Segment Start: ENTRIES PROVIDED

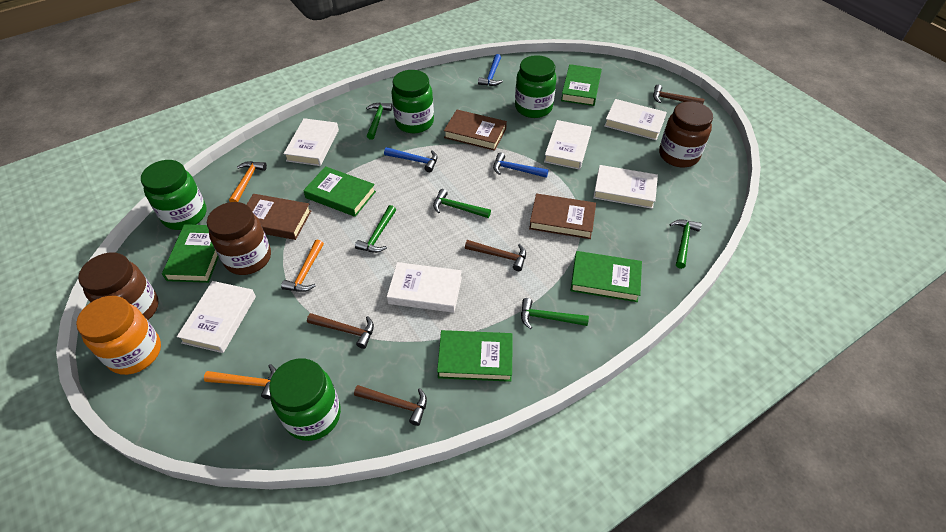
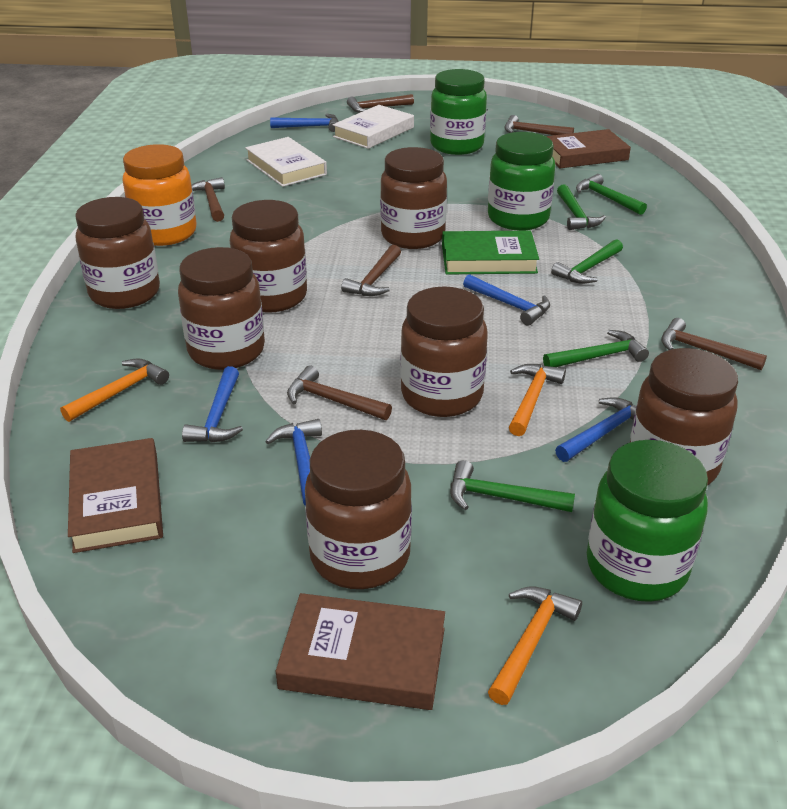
blue hammer: 3 -> 5
brown hammer: 4 -> 6
brown jar: 3 -> 7
green book: 5 -> 1
green jar: 4 -> 3
white book: 6 -> 2

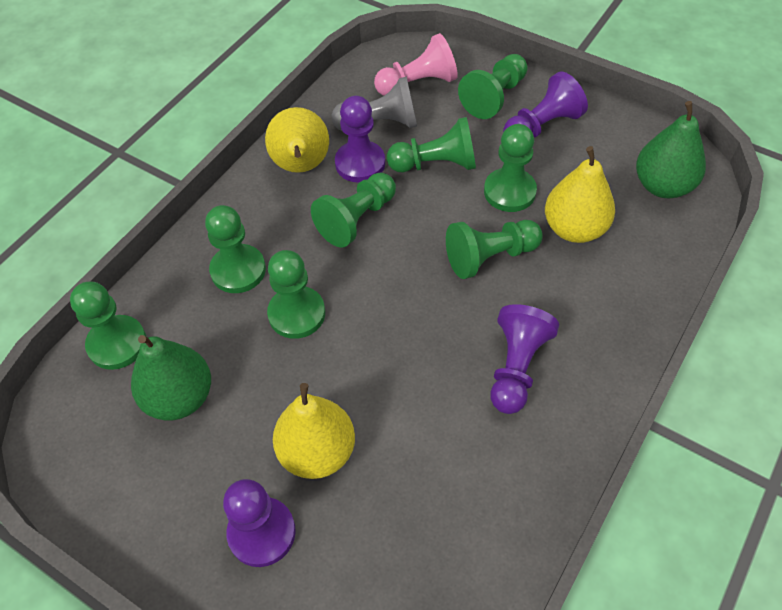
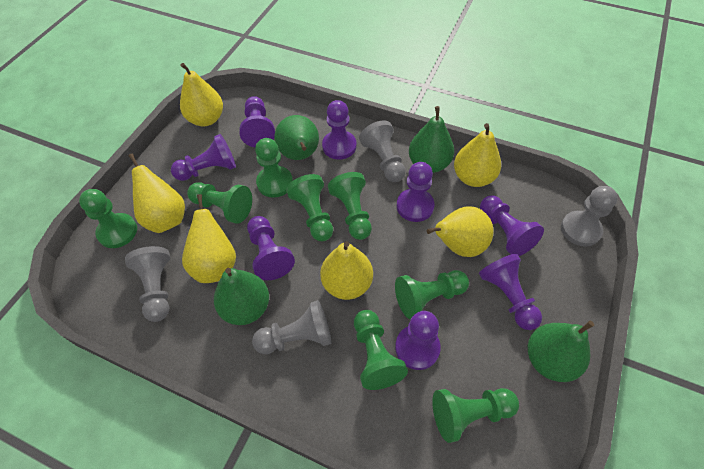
green pear: 2 -> 4
grey pawn: 1 -> 4
pink pawn: 1 -> 0
purple pawn: 4 -> 8
yellow pear: 3 -> 6

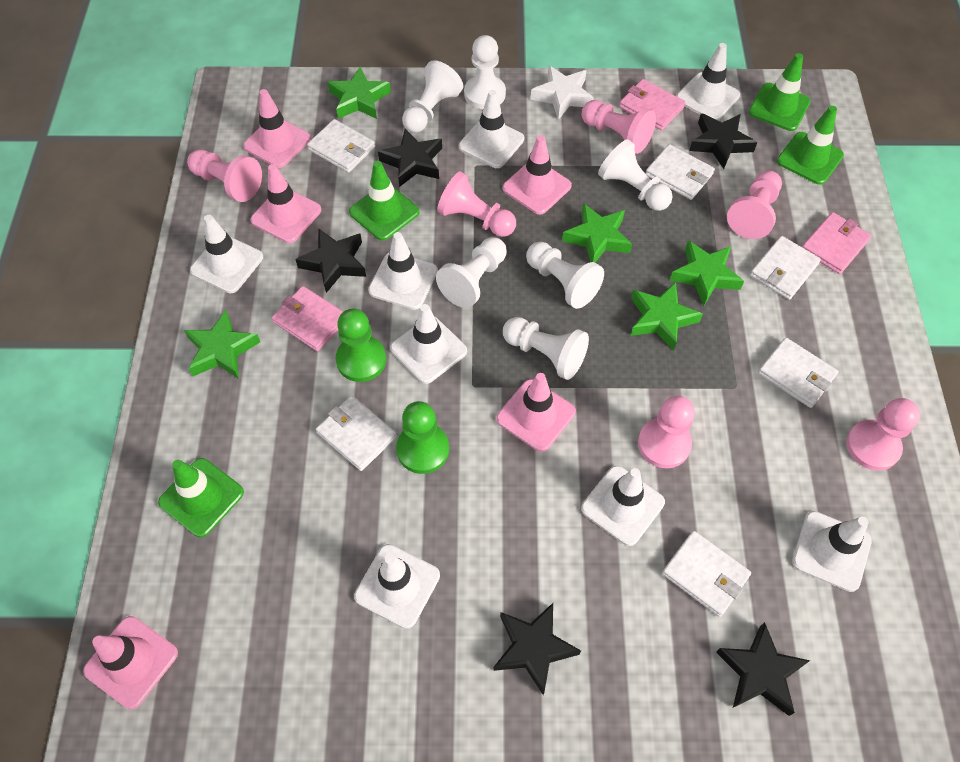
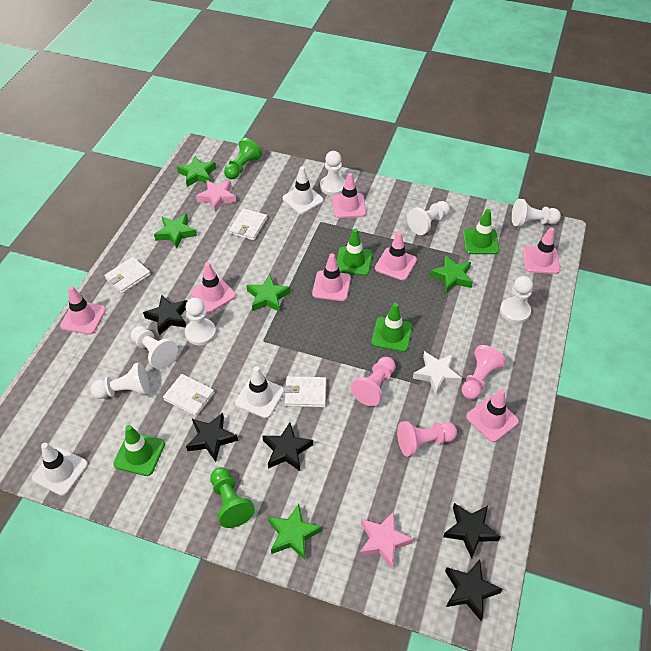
pink pawn: 6 -> 3
pink star: 0 -> 2
pink traffic cone: 5 -> 7
pink wallet: 3 -> 0
white pawn: 6 -> 7
white traffic cone: 8 -> 3
white wallet: 6 -> 4

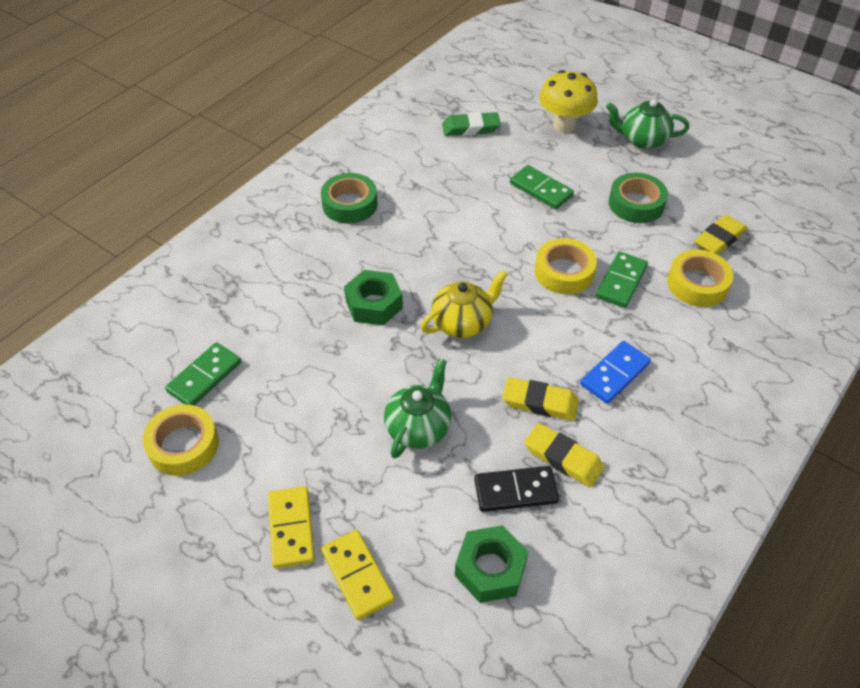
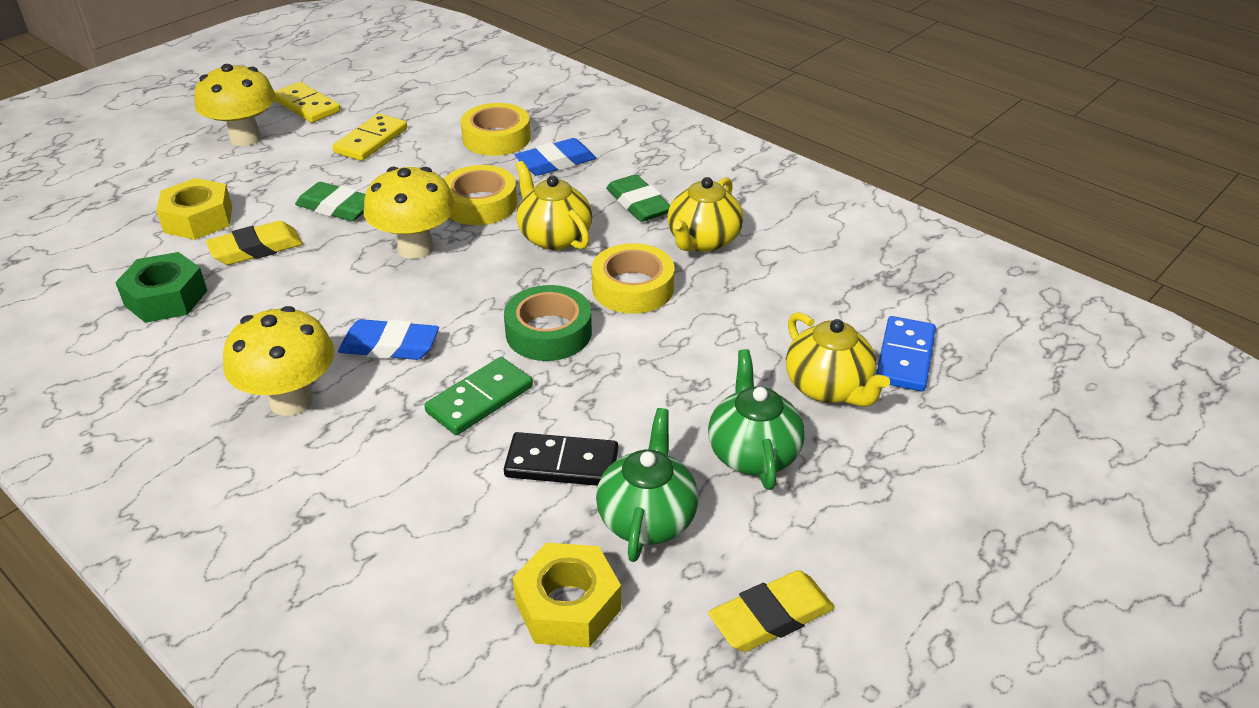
blue eraser: 0 -> 2
green domino: 3 -> 1
green eraser: 1 -> 2
green nut: 2 -> 1
green tape: 2 -> 1
yellow eraser: 3 -> 2
yellow mushroom: 1 -> 3
yellow nut: 0 -> 2
yellow teapot: 1 -> 3

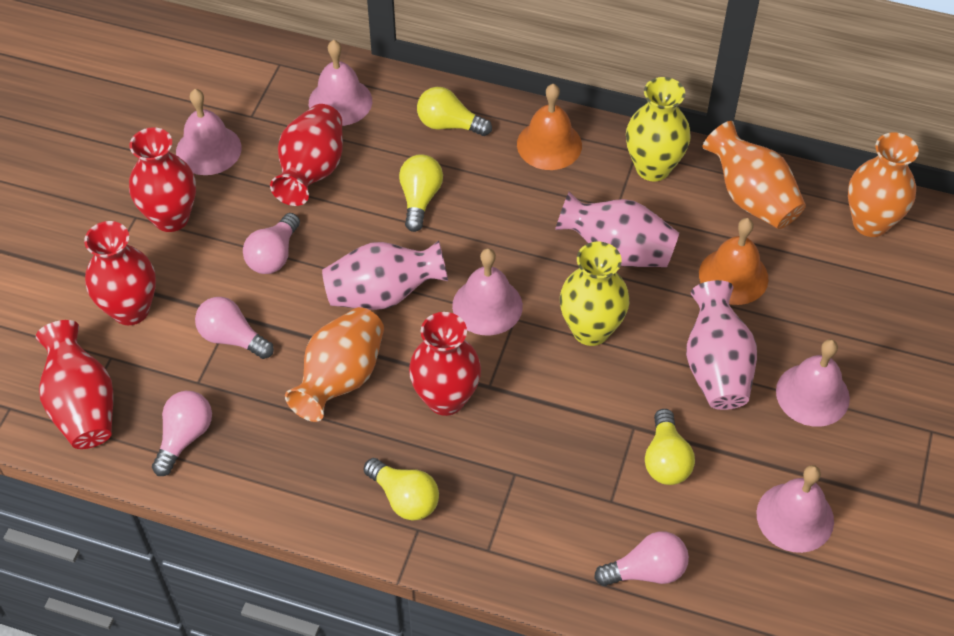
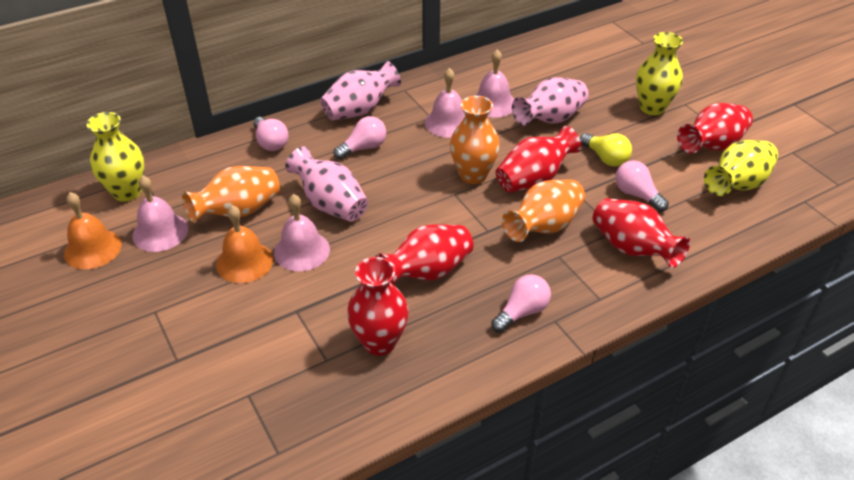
pink bell: 5 -> 4
yellow light bulb: 4 -> 1
yellow vase: 2 -> 3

Segment End: ENTRIES PROVIDED

§ PROBLEM STATEMENT: The answer must be the lines above, word for word, from the first one through the line with "yellow mushroom: 1 -> 3", pictures excluded.

§ REPLY TO THE EXERCISE:
blue hammer: 3 -> 5
brown hammer: 4 -> 6
brown jar: 3 -> 7
green book: 5 -> 1
green jar: 4 -> 3
white book: 6 -> 2

green pear: 2 -> 4
grey pawn: 1 -> 4
pink pawn: 1 -> 0
purple pawn: 4 -> 8
yellow pear: 3 -> 6

pink pawn: 6 -> 3
pink star: 0 -> 2
pink traffic cone: 5 -> 7
pink wallet: 3 -> 0
white pawn: 6 -> 7
white traffic cone: 8 -> 3
white wallet: 6 -> 4

blue eraser: 0 -> 2
green domino: 3 -> 1
green eraser: 1 -> 2
green nut: 2 -> 1
green tape: 2 -> 1
yellow eraser: 3 -> 2
yellow mushroom: 1 -> 3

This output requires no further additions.